WHAT IS NEEDED:
Across all the entries below, count each line that holds "changed" and report the figure only.

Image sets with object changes
========================
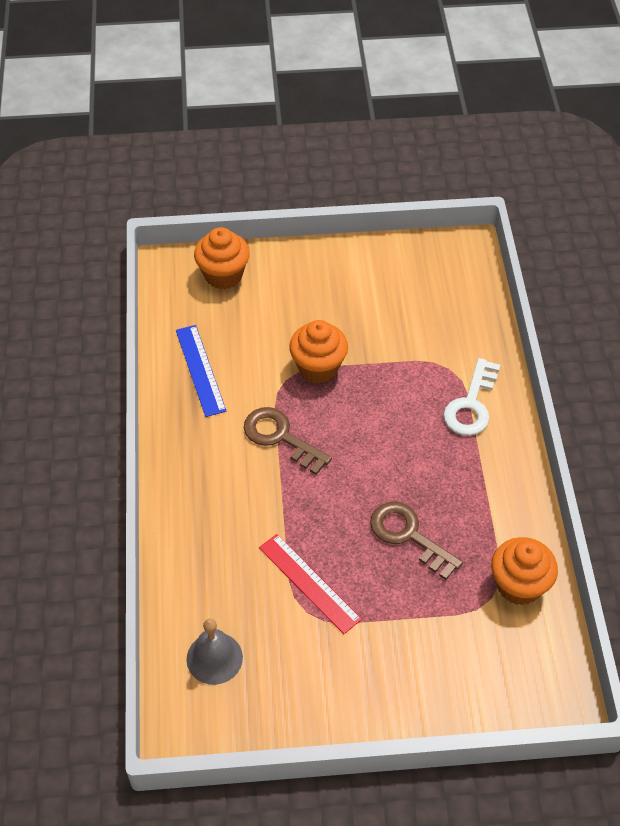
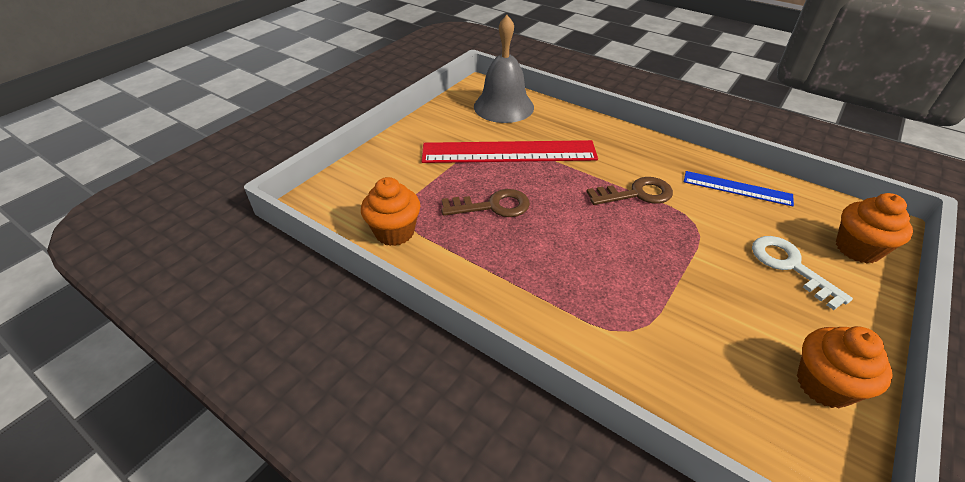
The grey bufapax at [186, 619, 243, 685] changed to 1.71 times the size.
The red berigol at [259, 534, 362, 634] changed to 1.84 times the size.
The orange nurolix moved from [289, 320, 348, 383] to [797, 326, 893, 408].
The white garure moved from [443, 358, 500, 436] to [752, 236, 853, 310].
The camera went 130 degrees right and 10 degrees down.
========================
EXERCISE OUTPUT:
2